── DATA FOR THE TASK ──

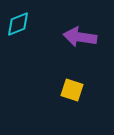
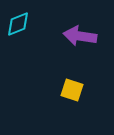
purple arrow: moved 1 px up
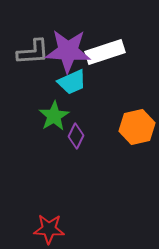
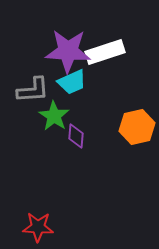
gray L-shape: moved 38 px down
green star: rotated 8 degrees counterclockwise
purple diamond: rotated 20 degrees counterclockwise
red star: moved 11 px left, 2 px up
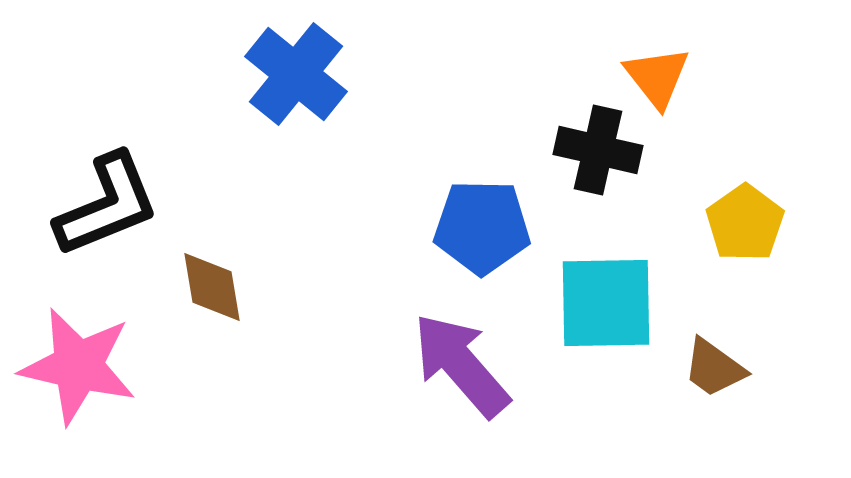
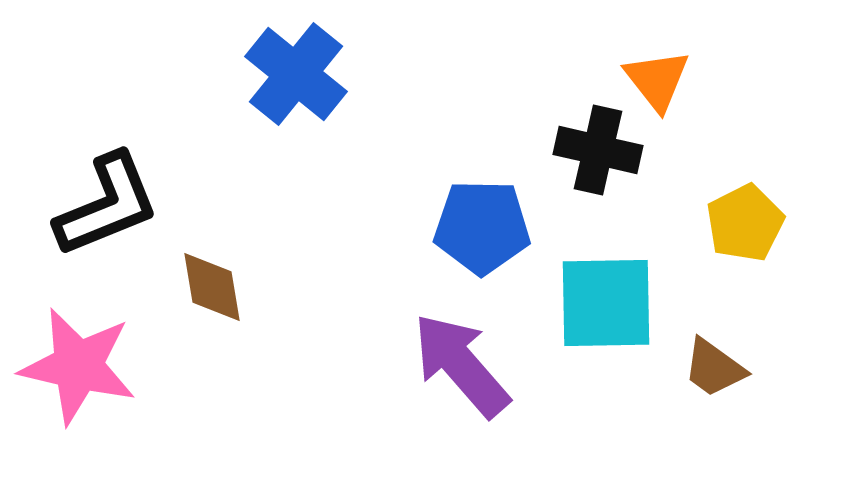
orange triangle: moved 3 px down
yellow pentagon: rotated 8 degrees clockwise
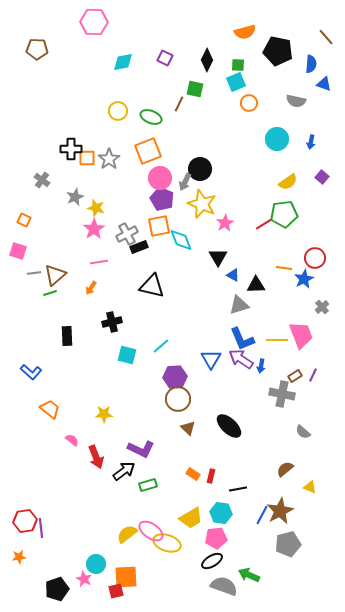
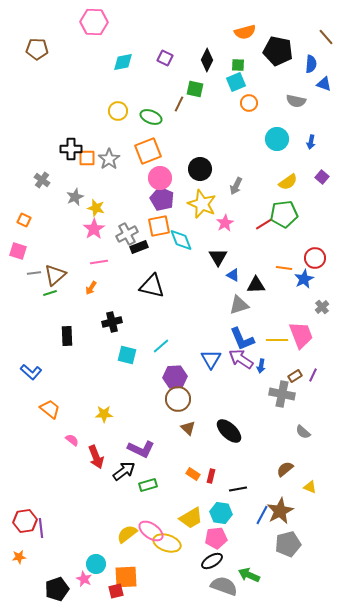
gray arrow at (185, 182): moved 51 px right, 4 px down
black ellipse at (229, 426): moved 5 px down
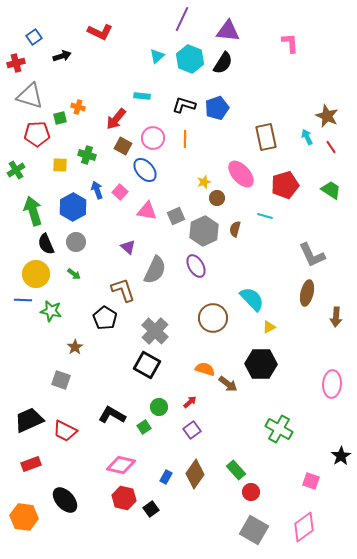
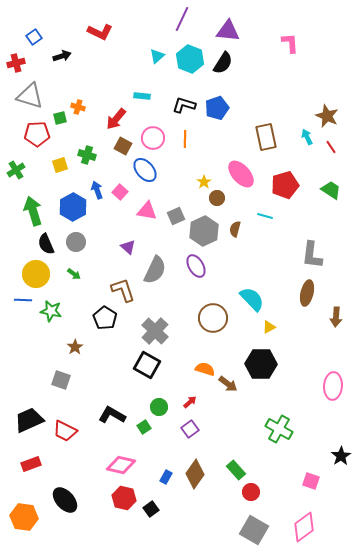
yellow square at (60, 165): rotated 21 degrees counterclockwise
yellow star at (204, 182): rotated 16 degrees counterclockwise
gray L-shape at (312, 255): rotated 32 degrees clockwise
pink ellipse at (332, 384): moved 1 px right, 2 px down
purple square at (192, 430): moved 2 px left, 1 px up
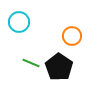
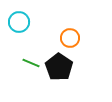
orange circle: moved 2 px left, 2 px down
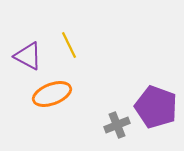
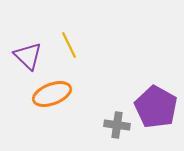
purple triangle: rotated 16 degrees clockwise
purple pentagon: rotated 9 degrees clockwise
gray cross: rotated 30 degrees clockwise
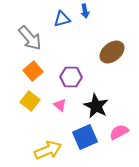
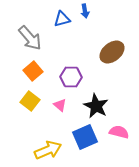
pink semicircle: rotated 42 degrees clockwise
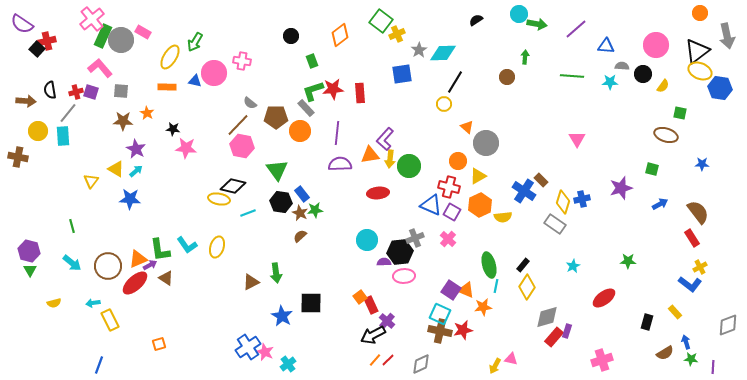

───

WORK ITEM – Repeat exactly, and only, the entries from the line with "yellow star at" through the line with "purple pentagon: rotated 9 degrees clockwise". Pictures are skipped.

ANSWER SECTION –
yellow star at (204, 182): rotated 16 degrees counterclockwise
gray L-shape at (312, 255): rotated 32 degrees clockwise
pink ellipse at (332, 384): moved 1 px right, 2 px down
purple square at (192, 430): moved 2 px left, 1 px up
orange circle: moved 2 px left, 2 px down
purple triangle: rotated 16 degrees clockwise
purple pentagon: rotated 9 degrees clockwise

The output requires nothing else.